(Structured diff data)

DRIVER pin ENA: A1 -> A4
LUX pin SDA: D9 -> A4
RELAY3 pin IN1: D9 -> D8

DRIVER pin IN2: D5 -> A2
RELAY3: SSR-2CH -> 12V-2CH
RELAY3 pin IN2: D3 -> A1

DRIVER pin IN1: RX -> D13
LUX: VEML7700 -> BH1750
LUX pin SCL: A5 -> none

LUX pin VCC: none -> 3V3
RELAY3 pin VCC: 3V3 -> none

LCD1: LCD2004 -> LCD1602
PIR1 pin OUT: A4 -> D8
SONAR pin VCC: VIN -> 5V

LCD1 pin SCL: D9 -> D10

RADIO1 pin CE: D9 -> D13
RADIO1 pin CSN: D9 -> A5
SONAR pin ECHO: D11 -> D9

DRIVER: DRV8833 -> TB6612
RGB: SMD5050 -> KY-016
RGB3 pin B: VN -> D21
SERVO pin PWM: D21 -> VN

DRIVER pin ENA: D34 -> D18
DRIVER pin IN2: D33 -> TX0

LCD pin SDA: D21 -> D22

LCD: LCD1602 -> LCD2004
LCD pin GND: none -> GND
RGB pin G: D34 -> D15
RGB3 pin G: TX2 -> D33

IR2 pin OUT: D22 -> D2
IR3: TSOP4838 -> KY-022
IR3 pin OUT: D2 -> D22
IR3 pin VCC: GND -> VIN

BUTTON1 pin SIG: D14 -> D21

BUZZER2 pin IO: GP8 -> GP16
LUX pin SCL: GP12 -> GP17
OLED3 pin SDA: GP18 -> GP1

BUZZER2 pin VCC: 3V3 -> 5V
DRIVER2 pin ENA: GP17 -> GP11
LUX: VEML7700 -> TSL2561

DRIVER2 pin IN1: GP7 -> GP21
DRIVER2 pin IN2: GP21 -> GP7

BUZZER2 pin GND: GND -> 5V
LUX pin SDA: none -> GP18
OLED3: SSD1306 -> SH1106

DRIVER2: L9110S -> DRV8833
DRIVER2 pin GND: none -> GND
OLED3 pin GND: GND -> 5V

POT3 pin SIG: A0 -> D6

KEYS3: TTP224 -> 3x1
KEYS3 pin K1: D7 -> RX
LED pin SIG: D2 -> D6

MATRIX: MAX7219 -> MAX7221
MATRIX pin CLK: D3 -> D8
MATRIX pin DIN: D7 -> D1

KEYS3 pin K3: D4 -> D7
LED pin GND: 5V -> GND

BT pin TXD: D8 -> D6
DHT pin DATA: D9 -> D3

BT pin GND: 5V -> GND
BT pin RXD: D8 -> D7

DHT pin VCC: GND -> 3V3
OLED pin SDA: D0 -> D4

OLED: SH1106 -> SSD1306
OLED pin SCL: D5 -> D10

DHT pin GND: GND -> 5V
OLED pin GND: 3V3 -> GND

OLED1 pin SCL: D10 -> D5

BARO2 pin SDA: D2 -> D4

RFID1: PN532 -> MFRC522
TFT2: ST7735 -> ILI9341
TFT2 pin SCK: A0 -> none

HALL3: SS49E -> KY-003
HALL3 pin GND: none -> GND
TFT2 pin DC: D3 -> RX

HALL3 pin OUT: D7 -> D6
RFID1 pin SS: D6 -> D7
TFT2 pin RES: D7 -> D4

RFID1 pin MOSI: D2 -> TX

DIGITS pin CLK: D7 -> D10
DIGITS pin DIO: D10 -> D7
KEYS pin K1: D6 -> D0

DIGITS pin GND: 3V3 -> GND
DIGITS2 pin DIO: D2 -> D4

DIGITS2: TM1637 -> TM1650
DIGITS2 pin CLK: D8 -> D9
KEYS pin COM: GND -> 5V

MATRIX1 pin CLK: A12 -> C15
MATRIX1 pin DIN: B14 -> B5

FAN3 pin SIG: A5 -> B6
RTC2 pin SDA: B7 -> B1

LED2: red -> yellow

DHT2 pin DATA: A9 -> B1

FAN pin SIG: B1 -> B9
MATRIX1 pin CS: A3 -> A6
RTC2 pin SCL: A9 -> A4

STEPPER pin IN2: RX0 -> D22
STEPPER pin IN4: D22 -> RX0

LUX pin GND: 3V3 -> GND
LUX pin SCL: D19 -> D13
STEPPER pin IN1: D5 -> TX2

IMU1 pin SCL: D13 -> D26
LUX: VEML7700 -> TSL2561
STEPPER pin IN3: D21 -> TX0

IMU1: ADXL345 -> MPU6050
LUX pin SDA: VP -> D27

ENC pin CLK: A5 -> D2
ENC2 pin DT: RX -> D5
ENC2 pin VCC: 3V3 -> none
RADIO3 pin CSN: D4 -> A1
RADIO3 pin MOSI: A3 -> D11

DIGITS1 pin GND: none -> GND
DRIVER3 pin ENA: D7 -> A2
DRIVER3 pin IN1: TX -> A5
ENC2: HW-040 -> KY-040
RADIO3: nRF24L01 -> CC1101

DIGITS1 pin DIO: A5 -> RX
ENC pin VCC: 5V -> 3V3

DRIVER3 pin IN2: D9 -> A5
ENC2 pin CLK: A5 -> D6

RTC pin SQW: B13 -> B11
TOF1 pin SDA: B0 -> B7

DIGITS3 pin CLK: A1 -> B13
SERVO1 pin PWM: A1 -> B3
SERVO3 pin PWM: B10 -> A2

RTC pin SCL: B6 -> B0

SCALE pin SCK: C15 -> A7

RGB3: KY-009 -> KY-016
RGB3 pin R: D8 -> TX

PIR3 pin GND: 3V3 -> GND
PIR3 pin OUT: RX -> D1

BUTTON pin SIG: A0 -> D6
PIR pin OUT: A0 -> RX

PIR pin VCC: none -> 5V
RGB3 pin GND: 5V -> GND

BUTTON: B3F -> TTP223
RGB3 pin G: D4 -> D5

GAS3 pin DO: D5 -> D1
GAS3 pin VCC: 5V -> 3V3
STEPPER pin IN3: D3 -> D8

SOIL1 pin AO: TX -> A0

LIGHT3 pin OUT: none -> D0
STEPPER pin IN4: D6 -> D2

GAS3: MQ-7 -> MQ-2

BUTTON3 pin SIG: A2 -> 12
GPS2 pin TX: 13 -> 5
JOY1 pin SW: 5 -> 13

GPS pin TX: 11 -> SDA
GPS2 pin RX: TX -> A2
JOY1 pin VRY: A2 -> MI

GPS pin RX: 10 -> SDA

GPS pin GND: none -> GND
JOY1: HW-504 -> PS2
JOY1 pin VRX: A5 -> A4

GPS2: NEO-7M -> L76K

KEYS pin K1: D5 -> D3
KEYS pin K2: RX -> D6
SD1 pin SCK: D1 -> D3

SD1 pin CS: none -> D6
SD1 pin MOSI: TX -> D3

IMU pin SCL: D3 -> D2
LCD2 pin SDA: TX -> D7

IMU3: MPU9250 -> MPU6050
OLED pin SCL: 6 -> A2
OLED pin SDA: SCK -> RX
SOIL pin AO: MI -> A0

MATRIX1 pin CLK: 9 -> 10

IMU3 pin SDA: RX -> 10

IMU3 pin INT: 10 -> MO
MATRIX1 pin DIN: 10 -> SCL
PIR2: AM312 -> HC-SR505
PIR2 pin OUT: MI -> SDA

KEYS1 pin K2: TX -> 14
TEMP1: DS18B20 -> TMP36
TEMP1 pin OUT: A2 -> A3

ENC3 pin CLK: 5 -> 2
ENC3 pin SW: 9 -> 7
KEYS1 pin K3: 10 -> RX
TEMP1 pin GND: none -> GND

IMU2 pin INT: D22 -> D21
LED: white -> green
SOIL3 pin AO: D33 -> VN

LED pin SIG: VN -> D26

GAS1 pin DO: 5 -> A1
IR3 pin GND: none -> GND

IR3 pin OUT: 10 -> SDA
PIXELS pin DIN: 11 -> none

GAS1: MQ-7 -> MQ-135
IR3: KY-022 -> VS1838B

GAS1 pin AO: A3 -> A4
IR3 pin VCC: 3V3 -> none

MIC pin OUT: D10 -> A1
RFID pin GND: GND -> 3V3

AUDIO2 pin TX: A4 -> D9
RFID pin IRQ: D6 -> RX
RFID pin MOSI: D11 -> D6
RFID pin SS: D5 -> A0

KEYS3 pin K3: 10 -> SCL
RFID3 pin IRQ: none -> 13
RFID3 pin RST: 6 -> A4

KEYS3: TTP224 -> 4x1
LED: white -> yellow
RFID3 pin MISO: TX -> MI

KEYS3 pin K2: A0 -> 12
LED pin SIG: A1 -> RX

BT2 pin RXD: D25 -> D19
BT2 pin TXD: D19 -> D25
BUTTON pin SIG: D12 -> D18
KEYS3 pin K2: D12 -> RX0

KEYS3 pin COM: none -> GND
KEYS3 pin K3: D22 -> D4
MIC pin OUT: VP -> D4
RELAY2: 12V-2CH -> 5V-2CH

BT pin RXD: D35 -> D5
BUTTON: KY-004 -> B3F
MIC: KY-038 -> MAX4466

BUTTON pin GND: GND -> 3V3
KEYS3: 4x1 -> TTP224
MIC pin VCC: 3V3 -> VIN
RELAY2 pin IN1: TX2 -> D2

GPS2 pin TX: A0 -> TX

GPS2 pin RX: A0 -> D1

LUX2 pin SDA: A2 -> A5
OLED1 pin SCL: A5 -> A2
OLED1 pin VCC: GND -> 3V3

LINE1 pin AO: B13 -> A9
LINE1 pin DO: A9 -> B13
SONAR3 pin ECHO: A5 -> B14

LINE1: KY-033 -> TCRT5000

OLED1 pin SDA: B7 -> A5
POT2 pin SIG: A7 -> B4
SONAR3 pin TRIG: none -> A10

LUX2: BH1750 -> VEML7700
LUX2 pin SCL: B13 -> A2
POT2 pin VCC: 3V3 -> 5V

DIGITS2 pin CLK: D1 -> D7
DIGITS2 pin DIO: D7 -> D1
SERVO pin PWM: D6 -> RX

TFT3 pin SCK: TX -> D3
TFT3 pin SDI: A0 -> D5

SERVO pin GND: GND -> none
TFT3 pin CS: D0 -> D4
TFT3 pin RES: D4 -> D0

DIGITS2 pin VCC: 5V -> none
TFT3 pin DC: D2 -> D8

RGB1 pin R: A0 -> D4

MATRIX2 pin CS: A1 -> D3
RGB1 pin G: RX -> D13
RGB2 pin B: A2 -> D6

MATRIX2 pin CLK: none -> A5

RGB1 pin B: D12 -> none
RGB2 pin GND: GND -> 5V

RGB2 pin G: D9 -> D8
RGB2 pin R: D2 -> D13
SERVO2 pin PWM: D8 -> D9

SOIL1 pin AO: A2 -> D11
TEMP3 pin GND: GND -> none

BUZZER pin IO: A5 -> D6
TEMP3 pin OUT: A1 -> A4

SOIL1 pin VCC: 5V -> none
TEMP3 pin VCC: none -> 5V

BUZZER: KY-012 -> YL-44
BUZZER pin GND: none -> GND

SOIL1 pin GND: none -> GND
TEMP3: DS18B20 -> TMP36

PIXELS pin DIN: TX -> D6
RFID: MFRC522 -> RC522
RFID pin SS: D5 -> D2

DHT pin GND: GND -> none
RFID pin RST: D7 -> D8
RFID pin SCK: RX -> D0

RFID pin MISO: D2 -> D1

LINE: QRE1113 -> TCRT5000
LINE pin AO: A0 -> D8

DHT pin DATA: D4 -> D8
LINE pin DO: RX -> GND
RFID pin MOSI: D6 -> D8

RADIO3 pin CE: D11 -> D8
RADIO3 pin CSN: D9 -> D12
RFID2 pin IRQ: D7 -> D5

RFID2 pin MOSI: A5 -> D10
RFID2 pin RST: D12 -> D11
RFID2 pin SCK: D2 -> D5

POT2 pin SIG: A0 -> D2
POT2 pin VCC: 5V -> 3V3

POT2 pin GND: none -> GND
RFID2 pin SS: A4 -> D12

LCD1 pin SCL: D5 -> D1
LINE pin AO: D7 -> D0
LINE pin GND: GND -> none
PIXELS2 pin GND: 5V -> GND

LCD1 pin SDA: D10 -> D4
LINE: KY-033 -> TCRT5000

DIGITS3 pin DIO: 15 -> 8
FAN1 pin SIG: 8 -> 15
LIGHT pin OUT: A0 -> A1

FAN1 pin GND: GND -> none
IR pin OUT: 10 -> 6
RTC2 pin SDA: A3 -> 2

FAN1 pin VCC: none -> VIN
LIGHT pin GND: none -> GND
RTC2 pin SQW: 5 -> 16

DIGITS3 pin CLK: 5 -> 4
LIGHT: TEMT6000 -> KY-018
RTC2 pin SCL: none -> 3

ASSIGNED TASK:
Which lines of the records above contain the word "ECHO"? Report each one in full.

YOUR SOLUTION:
SONAR pin ECHO: D11 -> D9
SONAR3 pin ECHO: A5 -> B14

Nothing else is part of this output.